PROMPT: Could you give the data lines starting at the one containing "Can you confirm if black" and ending at the one containing "Task: Click on" as a numbered list, with blank lines left out?

Data entries:
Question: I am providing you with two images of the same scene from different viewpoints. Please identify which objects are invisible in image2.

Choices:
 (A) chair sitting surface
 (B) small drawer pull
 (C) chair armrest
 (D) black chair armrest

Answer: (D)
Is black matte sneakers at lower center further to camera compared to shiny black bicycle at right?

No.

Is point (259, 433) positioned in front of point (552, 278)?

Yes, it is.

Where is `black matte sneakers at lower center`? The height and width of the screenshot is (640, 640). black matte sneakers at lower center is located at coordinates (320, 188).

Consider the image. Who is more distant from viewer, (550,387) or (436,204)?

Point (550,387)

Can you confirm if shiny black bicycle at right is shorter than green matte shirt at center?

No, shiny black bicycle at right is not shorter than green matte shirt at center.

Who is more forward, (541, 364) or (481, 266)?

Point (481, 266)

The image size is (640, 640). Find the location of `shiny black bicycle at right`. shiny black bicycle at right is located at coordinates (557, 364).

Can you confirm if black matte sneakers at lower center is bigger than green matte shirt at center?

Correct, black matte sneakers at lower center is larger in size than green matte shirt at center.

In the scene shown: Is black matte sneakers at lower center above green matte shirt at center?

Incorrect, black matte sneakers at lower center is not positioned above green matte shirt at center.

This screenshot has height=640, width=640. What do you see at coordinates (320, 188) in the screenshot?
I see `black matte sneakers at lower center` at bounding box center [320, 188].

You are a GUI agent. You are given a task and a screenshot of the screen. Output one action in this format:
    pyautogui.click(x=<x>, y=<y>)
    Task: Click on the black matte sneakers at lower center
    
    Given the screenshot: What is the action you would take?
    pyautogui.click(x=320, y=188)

--

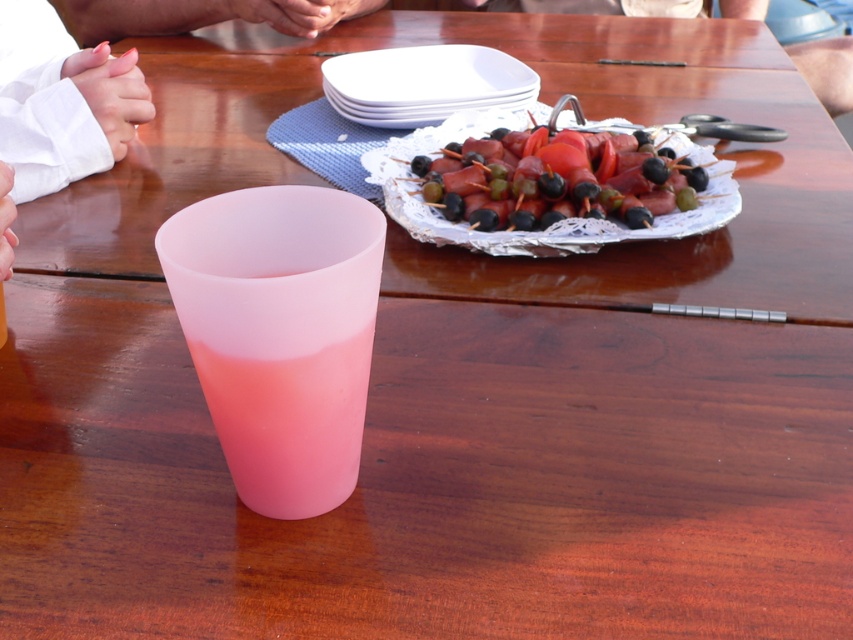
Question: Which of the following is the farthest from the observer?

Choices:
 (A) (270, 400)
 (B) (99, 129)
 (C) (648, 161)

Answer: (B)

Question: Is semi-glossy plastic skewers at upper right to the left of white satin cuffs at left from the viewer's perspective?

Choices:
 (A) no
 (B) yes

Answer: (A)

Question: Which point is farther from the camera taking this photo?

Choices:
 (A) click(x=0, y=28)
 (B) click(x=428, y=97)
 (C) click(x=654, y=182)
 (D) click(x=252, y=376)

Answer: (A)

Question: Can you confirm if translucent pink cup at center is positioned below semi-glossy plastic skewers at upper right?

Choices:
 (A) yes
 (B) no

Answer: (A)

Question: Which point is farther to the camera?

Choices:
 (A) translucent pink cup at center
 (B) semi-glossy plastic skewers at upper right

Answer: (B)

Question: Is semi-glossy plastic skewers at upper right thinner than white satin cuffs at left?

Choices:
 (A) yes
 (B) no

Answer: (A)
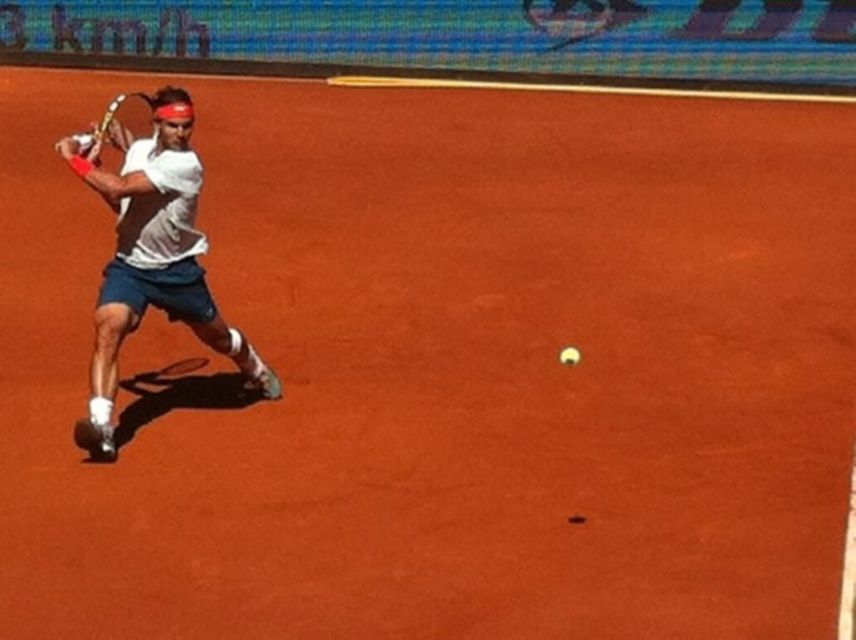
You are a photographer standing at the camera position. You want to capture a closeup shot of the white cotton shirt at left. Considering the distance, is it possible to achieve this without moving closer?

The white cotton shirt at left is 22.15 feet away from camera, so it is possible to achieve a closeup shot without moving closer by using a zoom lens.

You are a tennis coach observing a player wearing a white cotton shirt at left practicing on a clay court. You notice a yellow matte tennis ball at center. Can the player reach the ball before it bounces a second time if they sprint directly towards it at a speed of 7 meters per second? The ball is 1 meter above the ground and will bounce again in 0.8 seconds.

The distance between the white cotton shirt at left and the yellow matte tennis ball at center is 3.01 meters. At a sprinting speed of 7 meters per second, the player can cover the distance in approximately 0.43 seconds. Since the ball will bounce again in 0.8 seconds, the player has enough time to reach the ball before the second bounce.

OUTPUT BELOW:
1. Can you confirm if black matte sneakers at lower center is bigger than green matte shirt at center?
2. Correct, black matte sneakers at lower center is larger in size than green matte shirt at center.
3. In the scene shown: Is black matte sneakers at lower center above green matte shirt at center?
4. Incorrect, black matte sneakers at lower center is not positioned above green matte shirt at center.
5. This screenshot has height=640, width=640. What do you see at coordinates (320, 188) in the screenshot?
6. I see `black matte sneakers at lower center` at bounding box center [320, 188].
7. You are a GUI agent. You are given a task and a screenshot of the screen. Output one action in this format:
8.     pyautogui.click(x=<x>, y=<y>)
9.     Task: Click on the black matte sneakers at lower center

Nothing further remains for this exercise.